Data to examine:
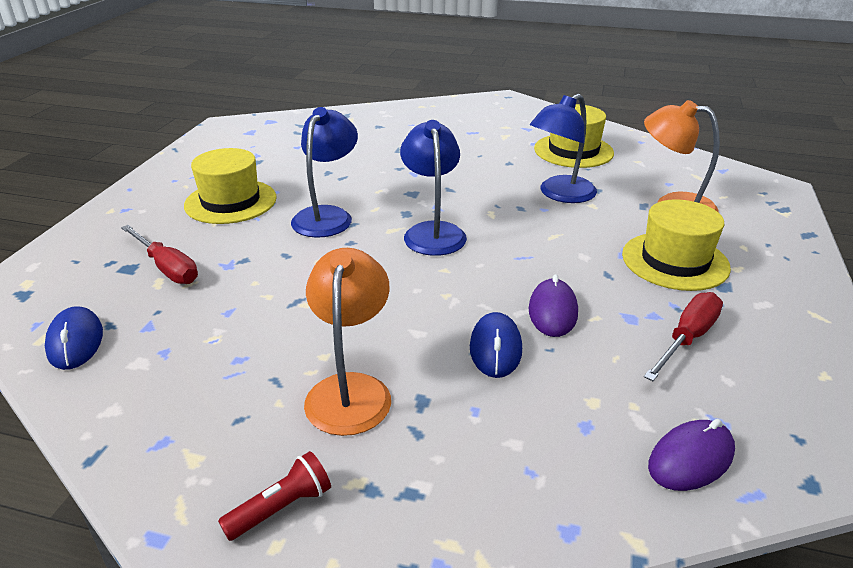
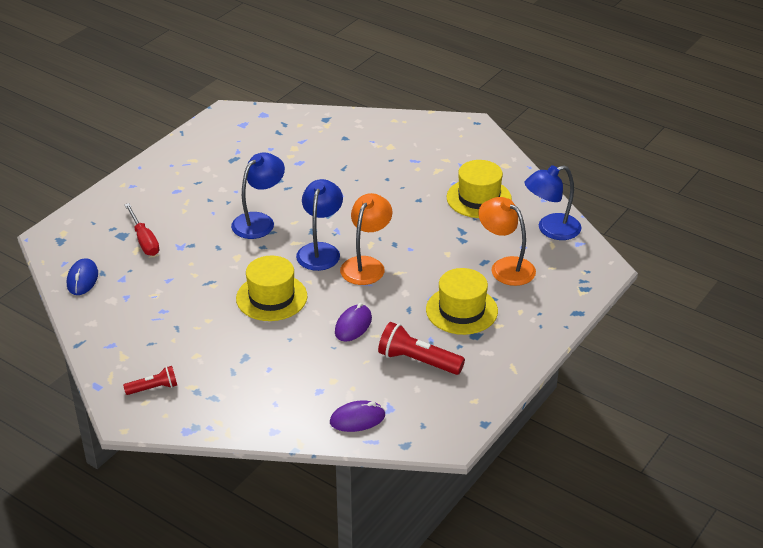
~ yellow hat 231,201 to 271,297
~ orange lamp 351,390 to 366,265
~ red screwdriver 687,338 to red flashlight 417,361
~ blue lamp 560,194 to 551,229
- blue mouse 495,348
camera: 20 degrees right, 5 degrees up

Problem details: Please output the listing above in full, exactly as given, without its images.

Task output:
~ yellow hat 231,201 to 271,297
~ orange lamp 351,390 to 366,265
~ red screwdriver 687,338 to red flashlight 417,361
~ blue lamp 560,194 to 551,229
- blue mouse 495,348
camera: 20 degrees right, 5 degrees up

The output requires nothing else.